What you are asked to do
Starting at the first line of the records below, transcribe each line exactly, ending with the line that contains "walec [różowy] (2nd".

Extracted information
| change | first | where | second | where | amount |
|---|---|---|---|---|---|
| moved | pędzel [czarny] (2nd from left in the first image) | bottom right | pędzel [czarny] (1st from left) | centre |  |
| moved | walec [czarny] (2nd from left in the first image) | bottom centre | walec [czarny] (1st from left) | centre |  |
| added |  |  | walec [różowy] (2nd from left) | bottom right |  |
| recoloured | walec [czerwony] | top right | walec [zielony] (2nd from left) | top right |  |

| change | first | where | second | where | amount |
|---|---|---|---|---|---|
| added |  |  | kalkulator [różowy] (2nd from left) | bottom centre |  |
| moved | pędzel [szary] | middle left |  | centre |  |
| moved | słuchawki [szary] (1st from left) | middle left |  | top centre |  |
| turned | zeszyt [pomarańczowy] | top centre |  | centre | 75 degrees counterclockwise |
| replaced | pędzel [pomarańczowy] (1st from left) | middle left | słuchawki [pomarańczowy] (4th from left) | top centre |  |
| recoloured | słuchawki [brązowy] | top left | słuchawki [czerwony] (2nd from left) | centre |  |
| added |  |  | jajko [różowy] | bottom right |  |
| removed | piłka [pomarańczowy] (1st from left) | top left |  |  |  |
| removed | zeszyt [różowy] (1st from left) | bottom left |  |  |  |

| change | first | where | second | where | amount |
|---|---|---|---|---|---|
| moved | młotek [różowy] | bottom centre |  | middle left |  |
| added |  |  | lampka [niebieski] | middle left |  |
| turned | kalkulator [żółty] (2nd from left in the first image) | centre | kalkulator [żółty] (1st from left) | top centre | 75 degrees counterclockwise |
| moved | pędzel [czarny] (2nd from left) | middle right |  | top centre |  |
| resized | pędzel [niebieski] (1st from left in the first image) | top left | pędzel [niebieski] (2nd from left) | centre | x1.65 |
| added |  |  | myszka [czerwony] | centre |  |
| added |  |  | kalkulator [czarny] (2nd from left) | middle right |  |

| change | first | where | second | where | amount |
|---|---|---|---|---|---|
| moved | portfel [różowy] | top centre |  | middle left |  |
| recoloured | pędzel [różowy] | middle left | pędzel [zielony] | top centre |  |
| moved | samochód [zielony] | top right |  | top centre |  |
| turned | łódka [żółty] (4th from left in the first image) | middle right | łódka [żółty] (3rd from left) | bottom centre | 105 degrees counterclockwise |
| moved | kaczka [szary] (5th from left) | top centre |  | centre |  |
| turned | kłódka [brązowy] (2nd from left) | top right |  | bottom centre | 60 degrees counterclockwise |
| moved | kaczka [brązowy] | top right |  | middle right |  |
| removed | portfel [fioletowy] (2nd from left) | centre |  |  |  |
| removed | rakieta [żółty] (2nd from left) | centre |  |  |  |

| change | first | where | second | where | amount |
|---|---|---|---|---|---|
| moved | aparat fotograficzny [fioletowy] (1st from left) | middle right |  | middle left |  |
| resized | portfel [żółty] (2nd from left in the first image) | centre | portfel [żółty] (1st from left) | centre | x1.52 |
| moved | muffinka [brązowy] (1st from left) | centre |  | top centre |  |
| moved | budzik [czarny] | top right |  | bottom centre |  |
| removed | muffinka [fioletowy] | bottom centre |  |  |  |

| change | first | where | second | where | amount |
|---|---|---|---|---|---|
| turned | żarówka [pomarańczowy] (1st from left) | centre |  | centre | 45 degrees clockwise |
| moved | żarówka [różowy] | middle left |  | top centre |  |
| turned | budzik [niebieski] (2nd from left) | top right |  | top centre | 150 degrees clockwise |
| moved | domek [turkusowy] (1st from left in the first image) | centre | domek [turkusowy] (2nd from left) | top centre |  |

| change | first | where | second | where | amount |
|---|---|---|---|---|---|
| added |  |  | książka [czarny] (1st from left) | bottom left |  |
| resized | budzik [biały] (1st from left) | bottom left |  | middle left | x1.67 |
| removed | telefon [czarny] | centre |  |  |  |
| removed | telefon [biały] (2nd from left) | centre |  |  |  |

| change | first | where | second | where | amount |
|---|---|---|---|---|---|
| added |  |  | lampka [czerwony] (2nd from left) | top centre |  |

Written response
| change | first | where | second | where | amount |
|---|---|---|---|---|---|
| moved | pędzel [czarny] (2nd from left in the first image) | bottom right | pędzel [czarny] (1st from left) | centre |  |
| moved | walec [czarny] (2nd from left in the first image) | bottom centre | walec [czarny] (1st from left) | centre |  |
| added |  |  | walec [różowy] (2nd from left) | bottom right |  |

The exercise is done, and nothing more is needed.